## WORK TASK
Which of the lines below contain the string "white"? Copy each one.

## DATA PROVIDED

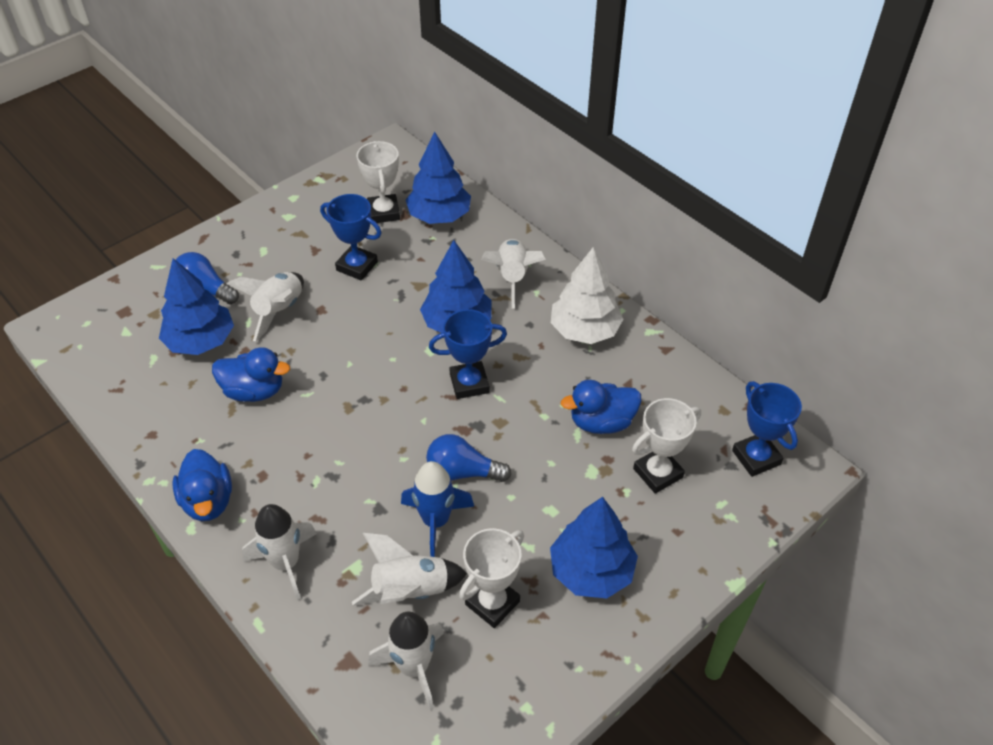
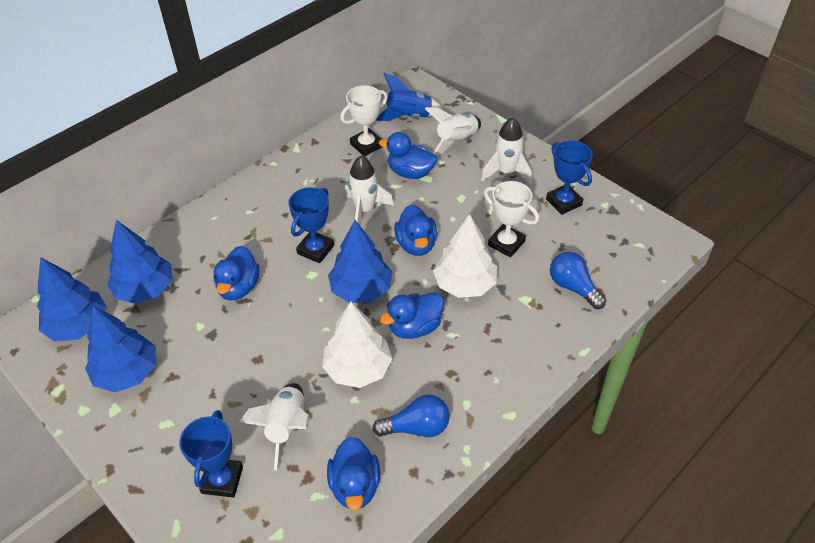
blue duck: 3 -> 5
white rocket: 5 -> 4
white tree: 1 -> 2
white trophy: 3 -> 2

## TASK ANSWER
white rocket: 5 -> 4
white tree: 1 -> 2
white trophy: 3 -> 2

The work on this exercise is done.